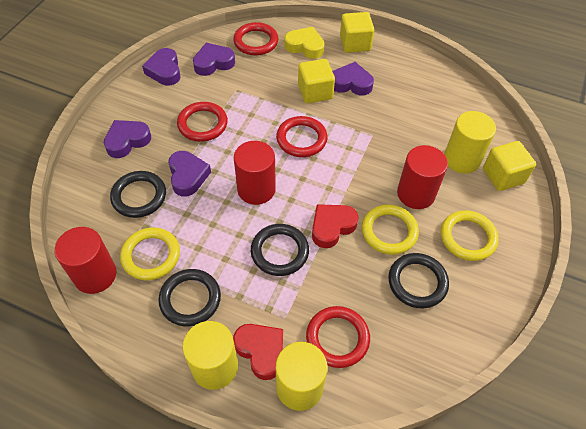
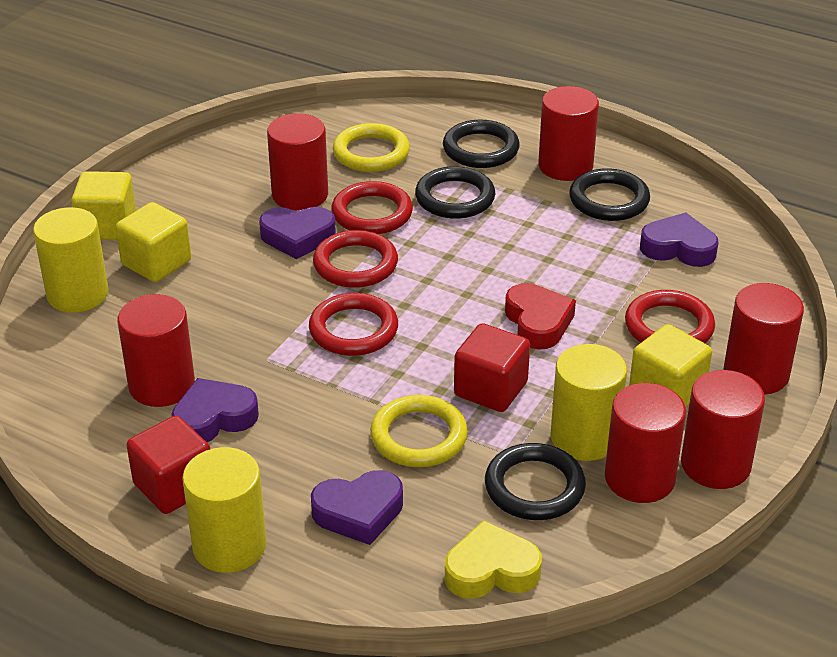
purple heart: 5 -> 4
red cube: 0 -> 2
red cylinder: 3 -> 6
red heart: 2 -> 1
yellow ring: 3 -> 2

WHAT YOU SHOULD DO.
Everything in the records must be returned exactly, except the pictures.

PROBLEM SOLUTION.
purple heart: 5 -> 4
red cube: 0 -> 2
red cylinder: 3 -> 6
red heart: 2 -> 1
yellow ring: 3 -> 2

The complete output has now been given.